*** Opening of Supplied data ***
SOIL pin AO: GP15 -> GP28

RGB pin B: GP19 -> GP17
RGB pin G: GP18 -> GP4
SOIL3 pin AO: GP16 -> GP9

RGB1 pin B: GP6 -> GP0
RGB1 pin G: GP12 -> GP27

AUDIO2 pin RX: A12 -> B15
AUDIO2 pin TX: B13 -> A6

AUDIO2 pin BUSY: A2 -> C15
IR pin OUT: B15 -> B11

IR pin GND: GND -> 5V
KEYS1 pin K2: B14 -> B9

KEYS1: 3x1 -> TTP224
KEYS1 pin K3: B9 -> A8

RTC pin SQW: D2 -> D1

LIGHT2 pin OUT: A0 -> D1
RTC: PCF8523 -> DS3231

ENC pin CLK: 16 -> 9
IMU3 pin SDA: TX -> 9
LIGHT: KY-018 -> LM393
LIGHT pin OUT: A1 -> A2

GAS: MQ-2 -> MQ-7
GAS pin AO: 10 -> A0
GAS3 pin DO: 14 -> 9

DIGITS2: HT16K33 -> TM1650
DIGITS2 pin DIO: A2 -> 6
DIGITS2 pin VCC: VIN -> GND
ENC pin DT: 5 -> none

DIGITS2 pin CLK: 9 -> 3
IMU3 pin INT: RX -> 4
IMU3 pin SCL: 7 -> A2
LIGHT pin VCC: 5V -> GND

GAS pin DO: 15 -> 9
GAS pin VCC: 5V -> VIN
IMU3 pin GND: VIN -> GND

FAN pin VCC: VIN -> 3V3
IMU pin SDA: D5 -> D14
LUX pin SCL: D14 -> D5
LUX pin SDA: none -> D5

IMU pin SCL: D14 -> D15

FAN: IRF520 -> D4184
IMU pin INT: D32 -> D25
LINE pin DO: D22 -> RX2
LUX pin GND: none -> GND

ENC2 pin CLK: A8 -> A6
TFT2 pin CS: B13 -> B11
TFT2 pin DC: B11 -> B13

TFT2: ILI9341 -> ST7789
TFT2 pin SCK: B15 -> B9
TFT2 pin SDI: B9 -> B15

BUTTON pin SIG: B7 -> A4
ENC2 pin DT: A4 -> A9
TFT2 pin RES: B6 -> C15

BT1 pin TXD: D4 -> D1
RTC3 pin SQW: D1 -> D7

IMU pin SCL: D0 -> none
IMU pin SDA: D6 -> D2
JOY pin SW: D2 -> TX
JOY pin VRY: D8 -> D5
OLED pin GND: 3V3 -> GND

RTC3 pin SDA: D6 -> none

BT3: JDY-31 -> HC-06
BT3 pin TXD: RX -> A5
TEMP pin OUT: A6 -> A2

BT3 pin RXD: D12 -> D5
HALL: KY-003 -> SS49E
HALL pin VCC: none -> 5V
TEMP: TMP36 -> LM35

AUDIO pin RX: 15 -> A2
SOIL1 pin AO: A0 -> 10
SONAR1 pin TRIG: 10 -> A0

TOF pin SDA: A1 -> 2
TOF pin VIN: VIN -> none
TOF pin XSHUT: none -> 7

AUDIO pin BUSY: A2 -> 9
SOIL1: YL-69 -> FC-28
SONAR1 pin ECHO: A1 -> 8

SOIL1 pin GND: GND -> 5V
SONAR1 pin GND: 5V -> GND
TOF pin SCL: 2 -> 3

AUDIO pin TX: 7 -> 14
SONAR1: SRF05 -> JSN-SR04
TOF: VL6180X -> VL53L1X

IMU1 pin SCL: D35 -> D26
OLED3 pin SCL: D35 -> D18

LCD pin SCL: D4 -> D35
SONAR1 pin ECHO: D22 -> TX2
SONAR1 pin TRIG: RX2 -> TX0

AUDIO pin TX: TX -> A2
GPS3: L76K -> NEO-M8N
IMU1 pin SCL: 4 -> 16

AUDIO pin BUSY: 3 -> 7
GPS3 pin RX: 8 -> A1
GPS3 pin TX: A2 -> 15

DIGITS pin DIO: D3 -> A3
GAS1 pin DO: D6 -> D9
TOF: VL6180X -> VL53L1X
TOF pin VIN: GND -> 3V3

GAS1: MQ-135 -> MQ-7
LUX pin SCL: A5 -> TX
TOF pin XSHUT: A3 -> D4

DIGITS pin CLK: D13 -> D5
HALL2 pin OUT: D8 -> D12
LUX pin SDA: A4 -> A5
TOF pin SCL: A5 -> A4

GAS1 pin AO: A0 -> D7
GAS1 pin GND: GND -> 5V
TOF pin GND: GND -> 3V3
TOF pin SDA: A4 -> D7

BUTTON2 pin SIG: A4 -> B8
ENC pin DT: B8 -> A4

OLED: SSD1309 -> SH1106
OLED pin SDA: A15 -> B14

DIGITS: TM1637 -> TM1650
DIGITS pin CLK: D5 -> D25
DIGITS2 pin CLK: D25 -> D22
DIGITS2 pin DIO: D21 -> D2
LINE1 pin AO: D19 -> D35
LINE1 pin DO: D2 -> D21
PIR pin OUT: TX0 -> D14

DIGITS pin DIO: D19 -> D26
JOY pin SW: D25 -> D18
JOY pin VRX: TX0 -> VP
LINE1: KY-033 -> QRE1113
*** Close of Supplied data ***
• **Assignment**:
For this exercise, repeat exactly the lines of the data above from the one with "RGB1 pin G: GP12 -> GP27" down to the one with "ENC2 pin DT: A4 -> A9", both end lines included.

• **Answer to the exercise**:
RGB1 pin G: GP12 -> GP27

AUDIO2 pin RX: A12 -> B15
AUDIO2 pin TX: B13 -> A6

AUDIO2 pin BUSY: A2 -> C15
IR pin OUT: B15 -> B11

IR pin GND: GND -> 5V
KEYS1 pin K2: B14 -> B9

KEYS1: 3x1 -> TTP224
KEYS1 pin K3: B9 -> A8

RTC pin SQW: D2 -> D1

LIGHT2 pin OUT: A0 -> D1
RTC: PCF8523 -> DS3231

ENC pin CLK: 16 -> 9
IMU3 pin SDA: TX -> 9
LIGHT: KY-018 -> LM393
LIGHT pin OUT: A1 -> A2

GAS: MQ-2 -> MQ-7
GAS pin AO: 10 -> A0
GAS3 pin DO: 14 -> 9

DIGITS2: HT16K33 -> TM1650
DIGITS2 pin DIO: A2 -> 6
DIGITS2 pin VCC: VIN -> GND
ENC pin DT: 5 -> none

DIGITS2 pin CLK: 9 -> 3
IMU3 pin INT: RX -> 4
IMU3 pin SCL: 7 -> A2
LIGHT pin VCC: 5V -> GND

GAS pin DO: 15 -> 9
GAS pin VCC: 5V -> VIN
IMU3 pin GND: VIN -> GND

FAN pin VCC: VIN -> 3V3
IMU pin SDA: D5 -> D14
LUX pin SCL: D14 -> D5
LUX pin SDA: none -> D5

IMU pin SCL: D14 -> D15

FAN: IRF520 -> D4184
IMU pin INT: D32 -> D25
LINE pin DO: D22 -> RX2
LUX pin GND: none -> GND

ENC2 pin CLK: A8 -> A6
TFT2 pin CS: B13 -> B11
TFT2 pin DC: B11 -> B13

TFT2: ILI9341 -> ST7789
TFT2 pin SCK: B15 -> B9
TFT2 pin SDI: B9 -> B15

BUTTON pin SIG: B7 -> A4
ENC2 pin DT: A4 -> A9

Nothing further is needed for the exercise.